EXERCISE GOAL
Look through the data below and, wherever a line carries the word "none", please copy that line.

STUDY MATERIAL

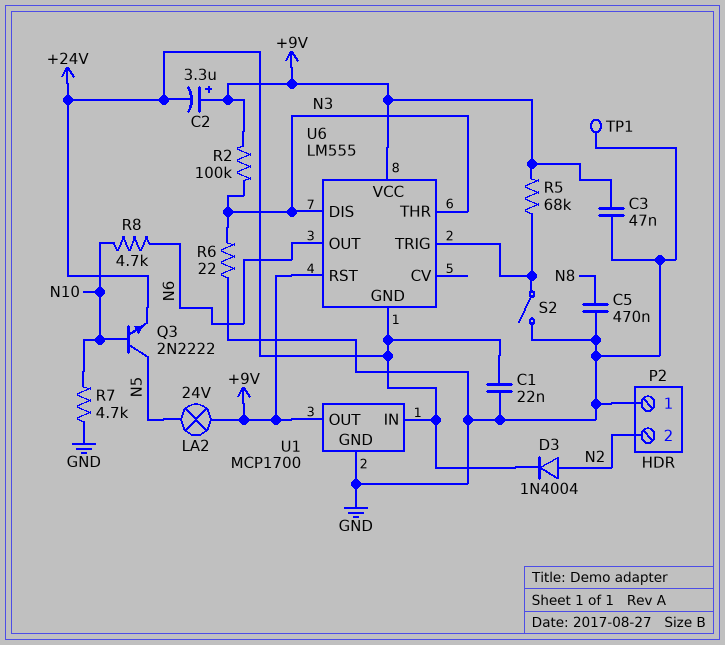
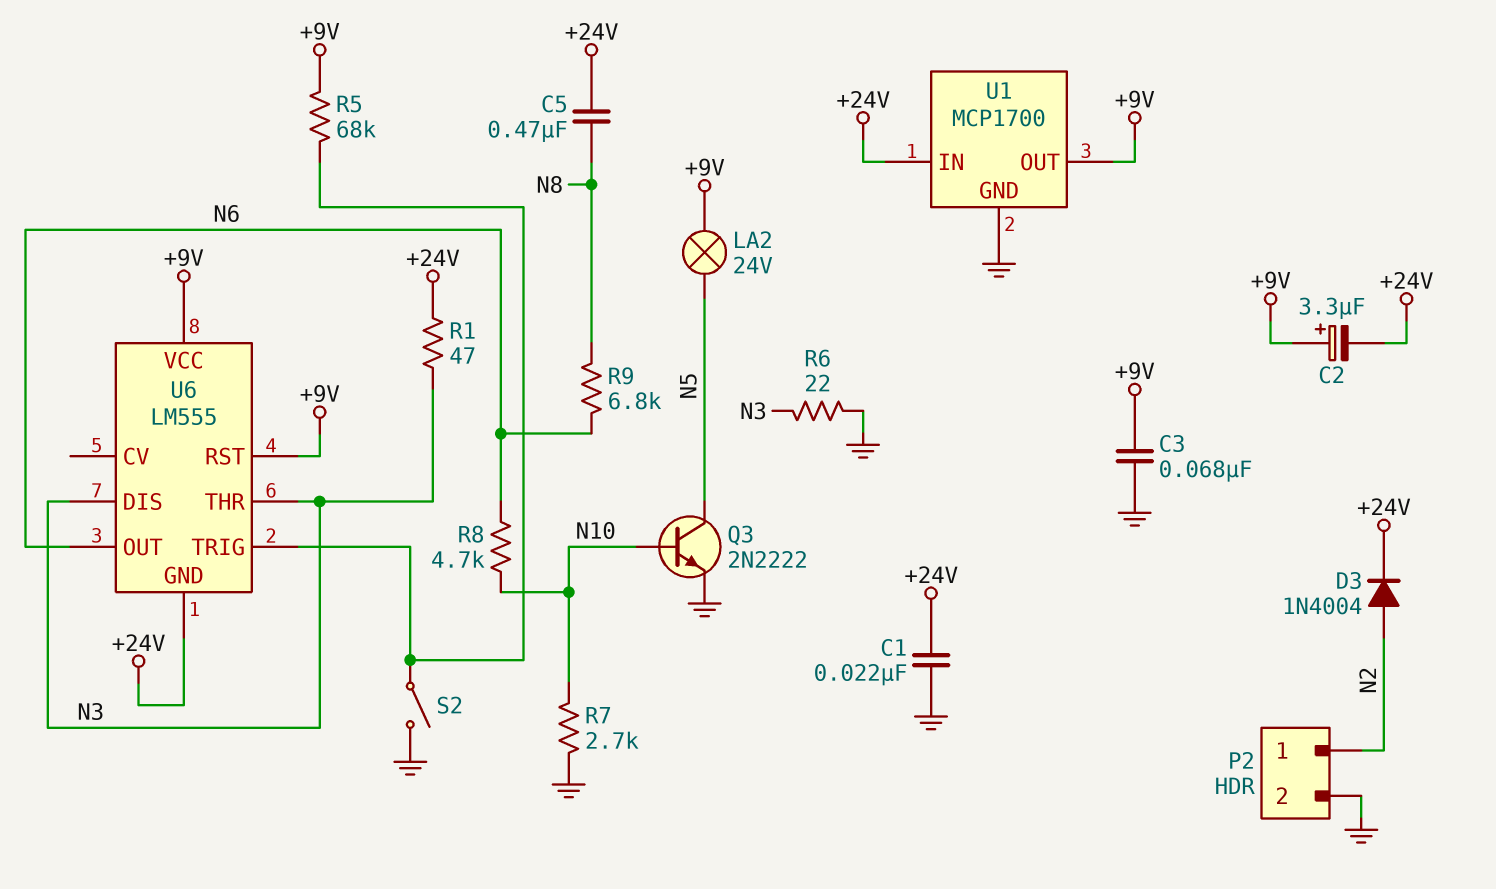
C3: 47nF (+9V, GND) -> 68nF (+9V, GND)
C5: 470nF (GND, N8) -> 470nF (+24V, N8)
P2 pin 1: GND -> N2
P2 pin 2: N2 -> GND
Q3: NPN 2N2222 (B N10, C N5, E +24V) -> NPN 2N2222 (B N10, C N5, E GND)
R1: none -> 47 (+24V, N3)
R2: 100k (+9V, N3) -> none
R7: 4.7k (GND, N10) -> 2.7k (GND, N10)
R9: none -> 6.8k (N6, N8)
TP1: test point (GND) -> none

TASK ANSWER
R1: none -> 47 (+24V, N3)
R2: 100k (+9V, N3) -> none
R9: none -> 6.8k (N6, N8)
TP1: test point (GND) -> none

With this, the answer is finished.